#### Record set
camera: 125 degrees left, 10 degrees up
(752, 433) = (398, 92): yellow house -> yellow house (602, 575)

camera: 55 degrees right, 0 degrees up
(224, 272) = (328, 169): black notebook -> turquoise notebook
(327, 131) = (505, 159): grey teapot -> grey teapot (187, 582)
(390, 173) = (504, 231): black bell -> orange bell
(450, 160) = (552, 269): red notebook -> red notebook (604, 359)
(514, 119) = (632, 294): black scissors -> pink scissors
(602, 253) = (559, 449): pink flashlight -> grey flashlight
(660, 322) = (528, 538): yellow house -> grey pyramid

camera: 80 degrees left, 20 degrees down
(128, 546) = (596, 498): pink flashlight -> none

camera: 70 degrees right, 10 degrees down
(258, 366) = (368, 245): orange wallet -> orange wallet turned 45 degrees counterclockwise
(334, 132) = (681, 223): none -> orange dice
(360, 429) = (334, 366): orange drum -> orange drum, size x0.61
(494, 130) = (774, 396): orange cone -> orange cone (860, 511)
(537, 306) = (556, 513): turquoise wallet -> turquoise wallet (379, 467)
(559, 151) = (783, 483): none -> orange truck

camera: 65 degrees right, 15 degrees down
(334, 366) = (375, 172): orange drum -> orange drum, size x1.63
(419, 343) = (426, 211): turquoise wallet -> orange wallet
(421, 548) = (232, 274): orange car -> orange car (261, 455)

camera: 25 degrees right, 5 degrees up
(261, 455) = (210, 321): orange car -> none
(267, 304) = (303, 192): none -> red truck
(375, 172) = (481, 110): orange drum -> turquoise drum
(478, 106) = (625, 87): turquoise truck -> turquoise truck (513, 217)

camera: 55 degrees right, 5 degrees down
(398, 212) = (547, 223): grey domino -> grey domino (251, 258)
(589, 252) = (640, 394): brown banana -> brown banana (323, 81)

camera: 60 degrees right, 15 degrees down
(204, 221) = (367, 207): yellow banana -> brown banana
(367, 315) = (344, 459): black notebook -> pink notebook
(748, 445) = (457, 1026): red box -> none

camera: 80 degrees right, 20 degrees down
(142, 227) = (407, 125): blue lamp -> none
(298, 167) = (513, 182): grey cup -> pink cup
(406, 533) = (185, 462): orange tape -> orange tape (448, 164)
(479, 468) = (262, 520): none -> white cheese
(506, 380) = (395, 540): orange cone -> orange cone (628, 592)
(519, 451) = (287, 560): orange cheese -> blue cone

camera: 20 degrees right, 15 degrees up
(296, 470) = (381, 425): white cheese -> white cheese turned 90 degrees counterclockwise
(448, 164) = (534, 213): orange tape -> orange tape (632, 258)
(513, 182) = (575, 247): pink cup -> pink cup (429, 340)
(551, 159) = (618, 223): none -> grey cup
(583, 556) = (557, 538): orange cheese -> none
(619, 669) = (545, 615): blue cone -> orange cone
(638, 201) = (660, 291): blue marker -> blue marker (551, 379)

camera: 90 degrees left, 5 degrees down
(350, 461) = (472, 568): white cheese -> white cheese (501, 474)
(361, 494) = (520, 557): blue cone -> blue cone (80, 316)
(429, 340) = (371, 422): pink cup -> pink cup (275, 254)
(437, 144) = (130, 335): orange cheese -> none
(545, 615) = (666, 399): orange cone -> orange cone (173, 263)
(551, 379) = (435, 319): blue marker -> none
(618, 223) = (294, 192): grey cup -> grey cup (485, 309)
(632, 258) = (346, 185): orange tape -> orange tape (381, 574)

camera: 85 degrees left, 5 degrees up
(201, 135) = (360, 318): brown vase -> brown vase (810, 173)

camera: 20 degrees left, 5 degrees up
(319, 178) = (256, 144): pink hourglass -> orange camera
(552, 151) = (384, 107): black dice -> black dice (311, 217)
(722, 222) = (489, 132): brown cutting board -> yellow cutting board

#### What you will do
Take the entries above and return all of them exactly.

#### Response to this task
camera: 125 degrees left, 10 degrees up
(752, 433) = (398, 92): yellow house -> yellow house (602, 575)

camera: 55 degrees right, 0 degrees up
(224, 272) = (328, 169): black notebook -> turquoise notebook
(327, 131) = (505, 159): grey teapot -> grey teapot (187, 582)
(390, 173) = (504, 231): black bell -> orange bell
(450, 160) = (552, 269): red notebook -> red notebook (604, 359)
(514, 119) = (632, 294): black scissors -> pink scissors
(602, 253) = (559, 449): pink flashlight -> grey flashlight
(660, 322) = (528, 538): yellow house -> grey pyramid

camera: 80 degrees left, 20 degrees down
(128, 546) = (596, 498): pink flashlight -> none

camera: 70 degrees right, 10 degrees down
(258, 366) = (368, 245): orange wallet -> orange wallet turned 45 degrees counterclockwise
(334, 132) = (681, 223): none -> orange dice
(360, 429) = (334, 366): orange drum -> orange drum, size x0.61
(494, 130) = (774, 396): orange cone -> orange cone (860, 511)
(537, 306) = (556, 513): turquoise wallet -> turquoise wallet (379, 467)
(559, 151) = (783, 483): none -> orange truck

camera: 65 degrees right, 15 degrees down
(334, 366) = (375, 172): orange drum -> orange drum, size x1.63
(419, 343) = (426, 211): turquoise wallet -> orange wallet
(421, 548) = (232, 274): orange car -> orange car (261, 455)

camera: 25 degrees right, 5 degrees up
(261, 455) = (210, 321): orange car -> none
(267, 304) = (303, 192): none -> red truck
(375, 172) = (481, 110): orange drum -> turquoise drum
(478, 106) = (625, 87): turquoise truck -> turquoise truck (513, 217)

camera: 55 degrees right, 5 degrees down
(398, 212) = (547, 223): grey domino -> grey domino (251, 258)
(589, 252) = (640, 394): brown banana -> brown banana (323, 81)

camera: 60 degrees right, 15 degrees down
(204, 221) = (367, 207): yellow banana -> brown banana
(367, 315) = (344, 459): black notebook -> pink notebook
(748, 445) = (457, 1026): red box -> none

camera: 80 degrees right, 20 degrees down
(142, 227) = (407, 125): blue lamp -> none
(298, 167) = (513, 182): grey cup -> pink cup
(406, 533) = (185, 462): orange tape -> orange tape (448, 164)
(479, 468) = (262, 520): none -> white cheese
(506, 380) = (395, 540): orange cone -> orange cone (628, 592)
(519, 451) = (287, 560): orange cheese -> blue cone

camera: 20 degrees right, 15 degrees up
(296, 470) = (381, 425): white cheese -> white cheese turned 90 degrees counterclockwise
(448, 164) = (534, 213): orange tape -> orange tape (632, 258)
(513, 182) = (575, 247): pink cup -> pink cup (429, 340)
(551, 159) = (618, 223): none -> grey cup
(583, 556) = (557, 538): orange cheese -> none
(619, 669) = (545, 615): blue cone -> orange cone
(638, 201) = (660, 291): blue marker -> blue marker (551, 379)

camera: 90 degrees left, 5 degrees down
(350, 461) = (472, 568): white cheese -> white cheese (501, 474)
(361, 494) = (520, 557): blue cone -> blue cone (80, 316)
(429, 340) = (371, 422): pink cup -> pink cup (275, 254)
(437, 144) = (130, 335): orange cheese -> none
(545, 615) = (666, 399): orange cone -> orange cone (173, 263)
(551, 379) = (435, 319): blue marker -> none
(618, 223) = (294, 192): grey cup -> grey cup (485, 309)
(632, 258) = (346, 185): orange tape -> orange tape (381, 574)

camera: 85 degrees left, 5 degrees up
(201, 135) = (360, 318): brown vase -> brown vase (810, 173)

camera: 20 degrees left, 5 degrees up
(319, 178) = (256, 144): pink hourglass -> orange camera
(552, 151) = (384, 107): black dice -> black dice (311, 217)
(722, 222) = (489, 132): brown cutting board -> yellow cutting board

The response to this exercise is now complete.